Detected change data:
#####

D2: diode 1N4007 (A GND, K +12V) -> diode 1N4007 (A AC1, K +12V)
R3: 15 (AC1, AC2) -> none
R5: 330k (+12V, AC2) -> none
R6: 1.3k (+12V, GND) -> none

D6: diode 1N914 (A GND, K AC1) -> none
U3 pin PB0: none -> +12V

#####

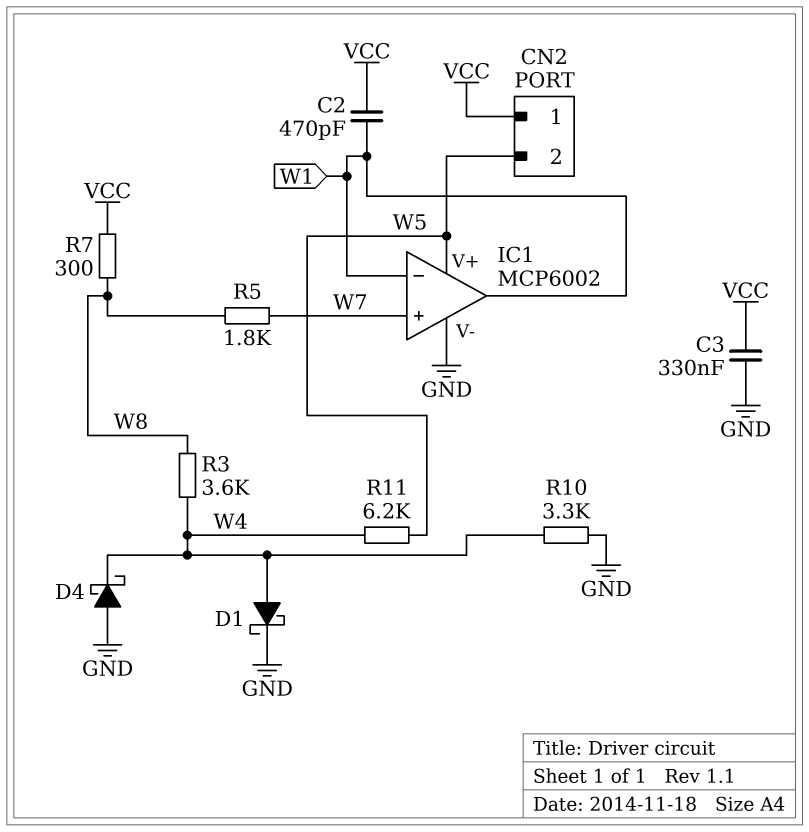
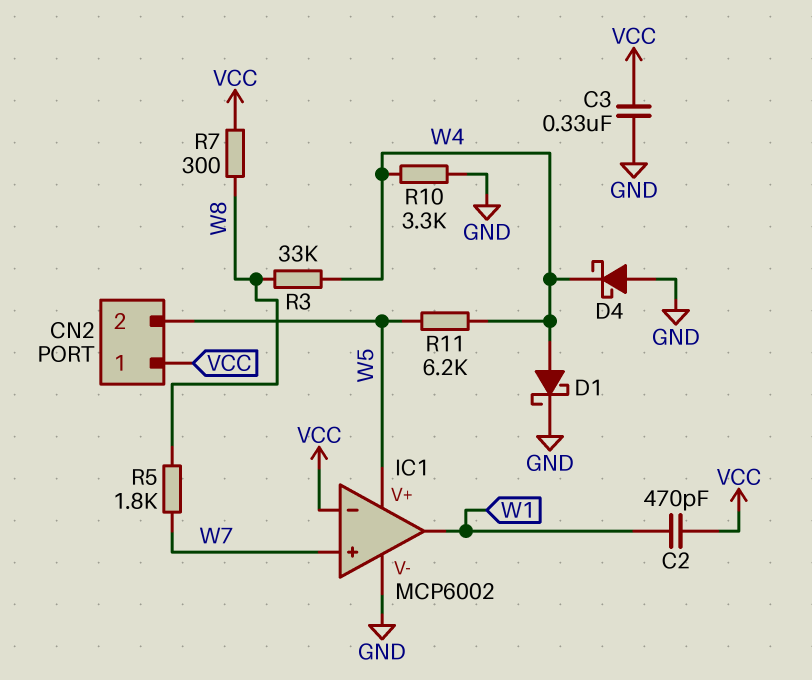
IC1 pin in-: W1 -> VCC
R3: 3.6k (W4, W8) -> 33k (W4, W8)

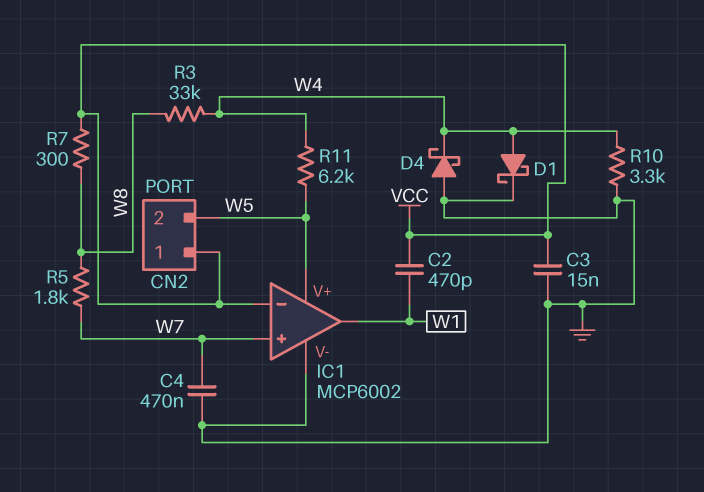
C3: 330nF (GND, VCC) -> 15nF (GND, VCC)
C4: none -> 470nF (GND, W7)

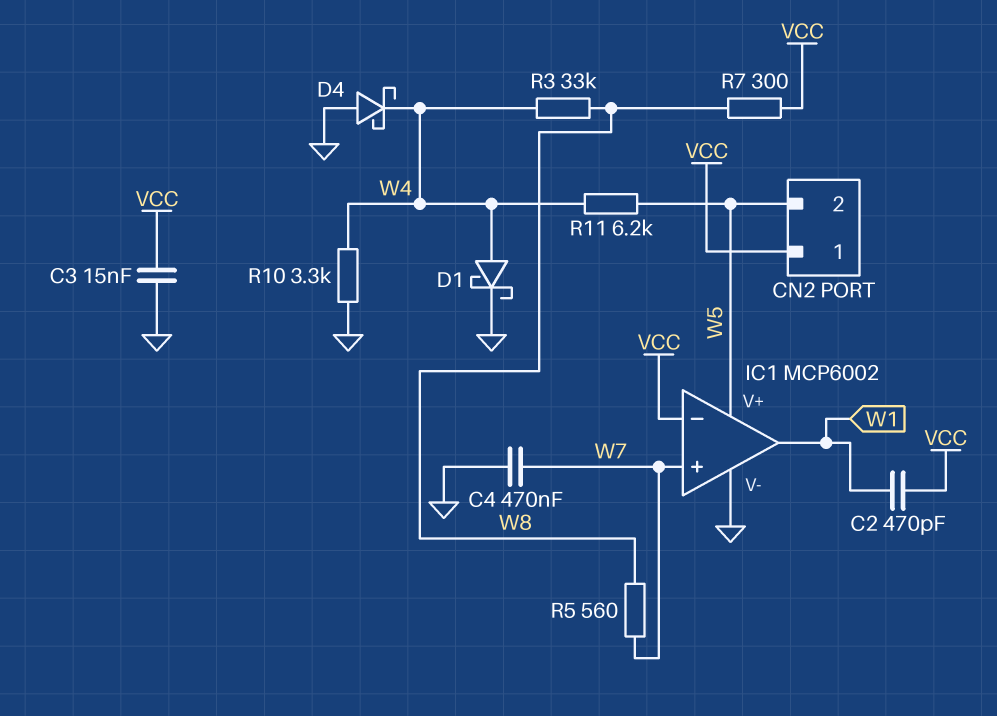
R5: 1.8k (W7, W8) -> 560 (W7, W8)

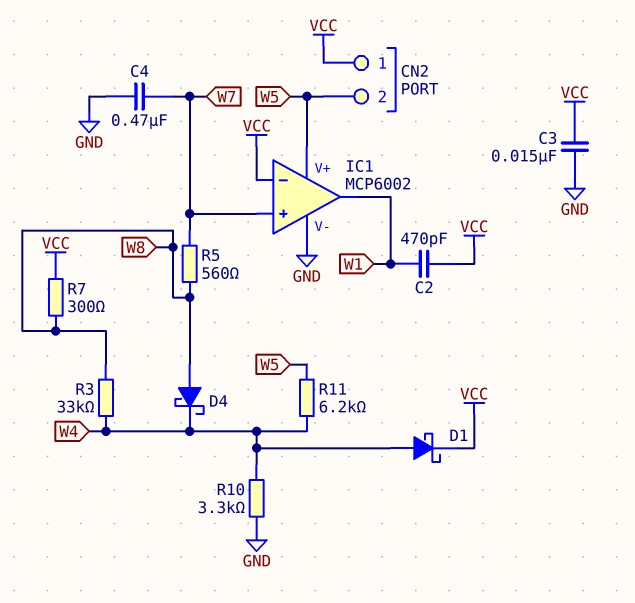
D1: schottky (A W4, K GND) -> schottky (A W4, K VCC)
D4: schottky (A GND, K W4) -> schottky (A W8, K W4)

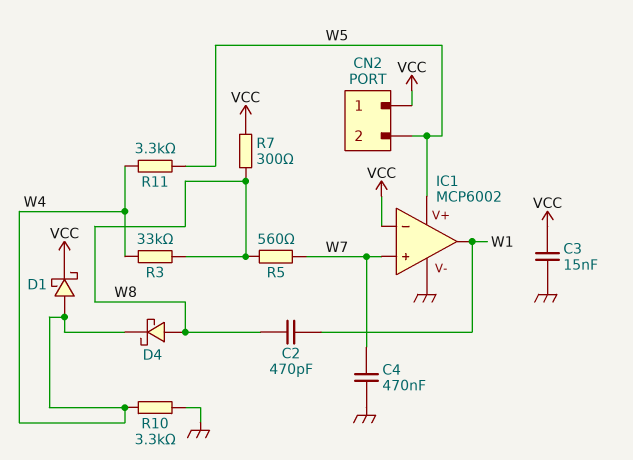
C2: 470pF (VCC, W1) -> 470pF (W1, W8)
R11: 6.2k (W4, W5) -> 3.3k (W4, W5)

#####

ACTIVITY: Within the data above, the lines from the one with "R3: 15 (AC1, AC2) -> none" to the one with "U3 pin PB0: none -> +12V" must be repeated exactly; no other line belongs in the answer.

OUTPUT OF THE EXERCISE:
R3: 15 (AC1, AC2) -> none
R5: 330k (+12V, AC2) -> none
R6: 1.3k (+12V, GND) -> none

D6: diode 1N914 (A GND, K AC1) -> none
U3 pin PB0: none -> +12V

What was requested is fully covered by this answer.